Before-and-after change records:
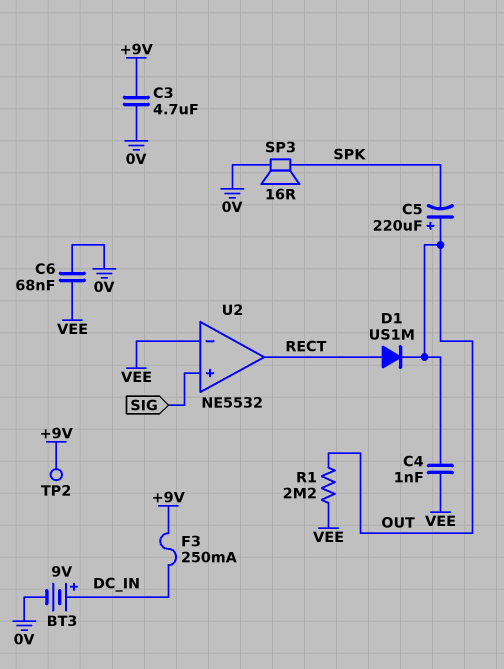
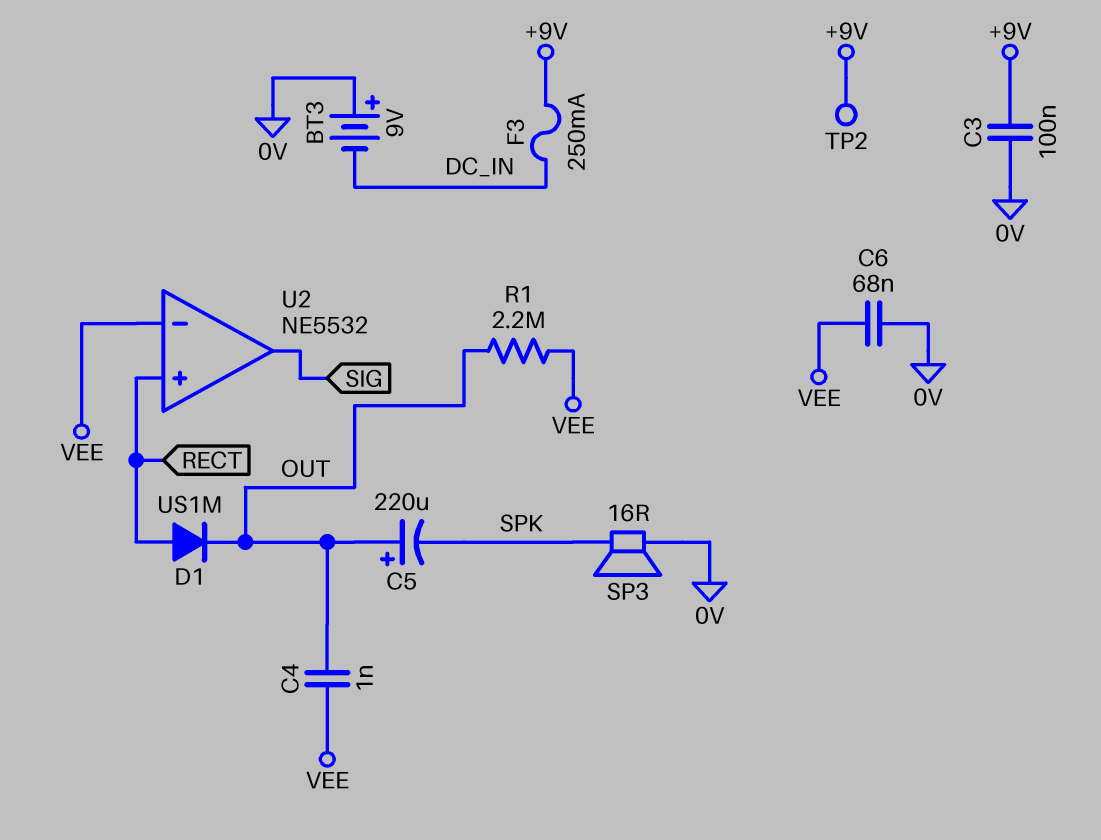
BT3: 9V (plus DC_IN, minus 0V) -> 9V (plus 0V, minus DC_IN)
C3: 4.7uF (+9V, 0V) -> 100nF (+9V, 0V)
U2 pin in+: SIG -> RECT
U2 pin out: RECT -> SIG

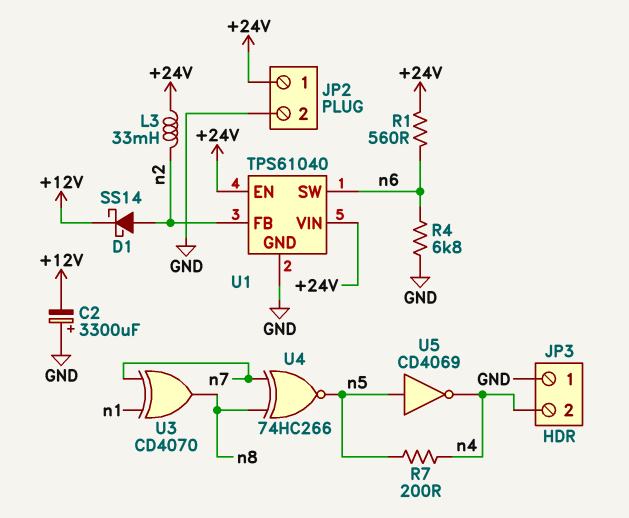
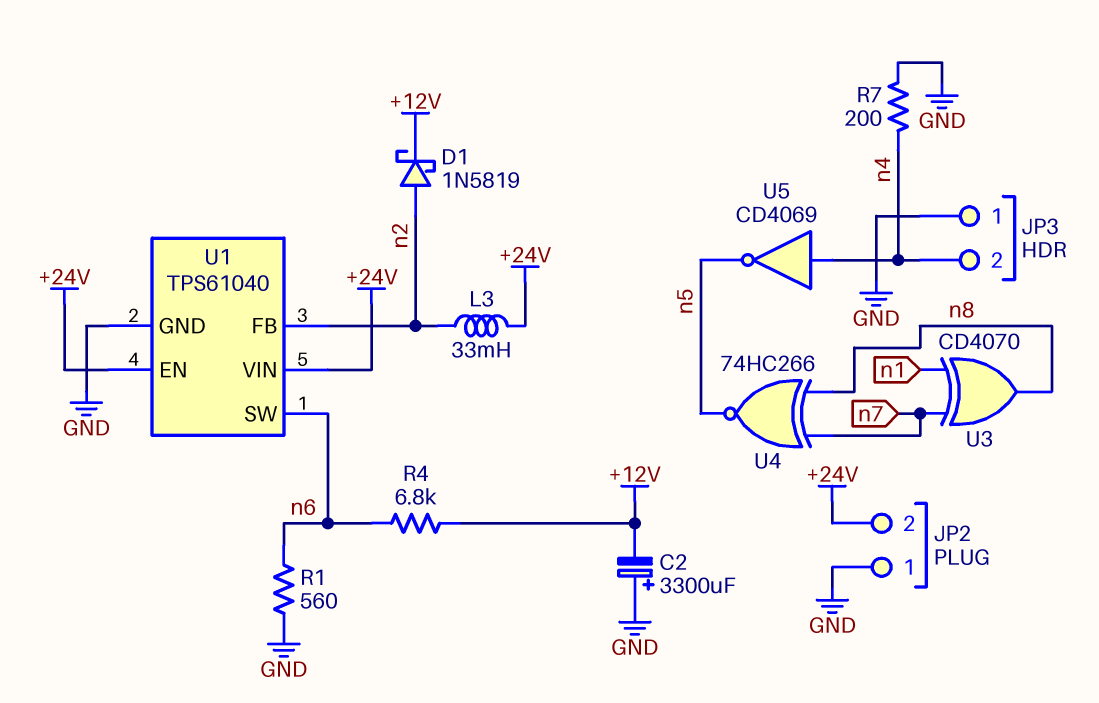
D1: schottky SS14 (A n2, K +12V) -> schottky 1N5819 (A n2, K +12V)
JP2 pin 1: +24V -> GND
JP2 pin 2: GND -> +24V
R1: 560 (+24V, n6) -> 560 (GND, n6)
R4: 6.8k (GND, n6) -> 6.8k (+12V, n6)
R7: 200 (n4, n5) -> 200 (GND, n4)
U5: NOT CD4069 (in n5, out n4) -> NOT CD4069 (in n4, out n5)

• Work item
Give back, word for word, the lines from the one with "U2 pin in+: SIG -> RECT" to the end of the records above, and no pictures.

• Result for this exercise
U2 pin in+: SIG -> RECT
U2 pin out: RECT -> SIG

D1: schottky SS14 (A n2, K +12V) -> schottky 1N5819 (A n2, K +12V)
JP2 pin 1: +24V -> GND
JP2 pin 2: GND -> +24V
R1: 560 (+24V, n6) -> 560 (GND, n6)
R4: 6.8k (GND, n6) -> 6.8k (+12V, n6)
R7: 200 (n4, n5) -> 200 (GND, n4)
U5: NOT CD4069 (in n5, out n4) -> NOT CD4069 (in n4, out n5)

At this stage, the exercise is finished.